For this exercise, reproduce the entries below exactly, but only from the line containing "camera: 125 degrees left, 5 degrees down" through the line containing "(983, 408) = (527, 103): yellow", both included.

§ **Data to use**
════

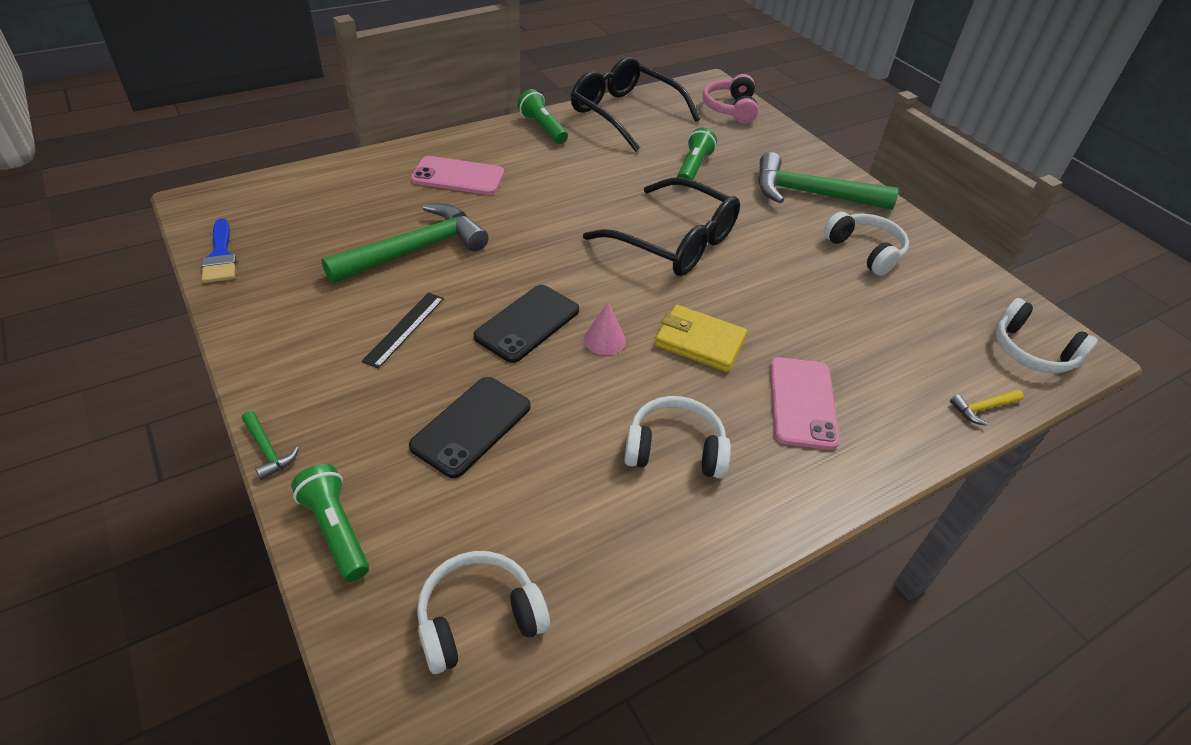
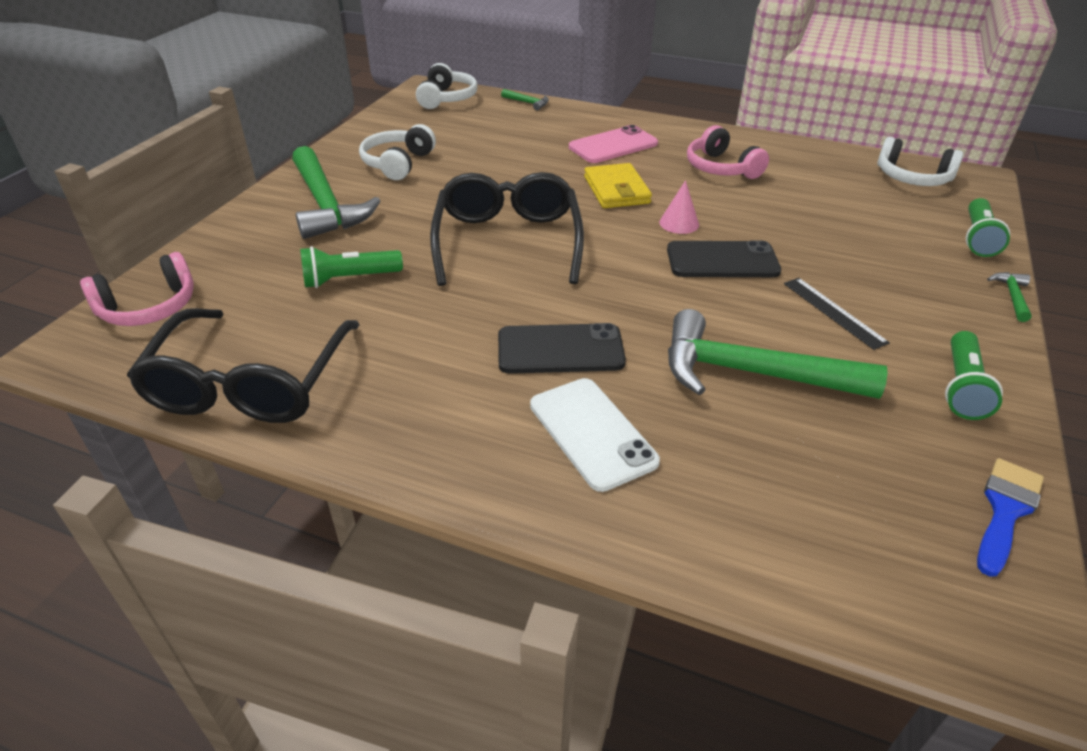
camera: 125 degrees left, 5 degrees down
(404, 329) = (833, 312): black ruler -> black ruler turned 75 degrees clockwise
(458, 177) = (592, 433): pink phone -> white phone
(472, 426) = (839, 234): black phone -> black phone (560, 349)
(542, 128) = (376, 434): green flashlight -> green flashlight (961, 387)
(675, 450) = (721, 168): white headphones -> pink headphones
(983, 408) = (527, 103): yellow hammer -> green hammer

════

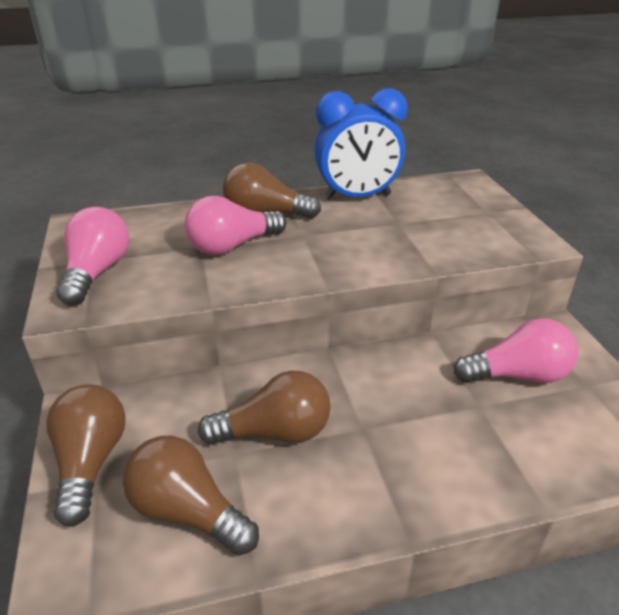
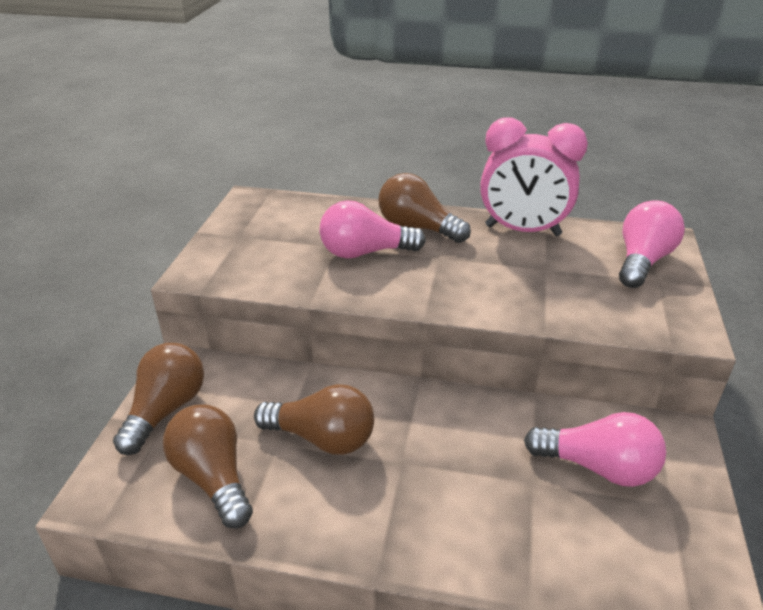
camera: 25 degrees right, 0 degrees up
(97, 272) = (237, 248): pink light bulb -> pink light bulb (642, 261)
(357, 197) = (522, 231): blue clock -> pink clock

════

§ **Answer space**
camera: 125 degrees left, 5 degrees down
(404, 329) = (833, 312): black ruler -> black ruler turned 75 degrees clockwise
(458, 177) = (592, 433): pink phone -> white phone
(472, 426) = (839, 234): black phone -> black phone (560, 349)
(542, 128) = (376, 434): green flashlight -> green flashlight (961, 387)
(675, 450) = (721, 168): white headphones -> pink headphones
(983, 408) = (527, 103): yellow hammer -> green hammer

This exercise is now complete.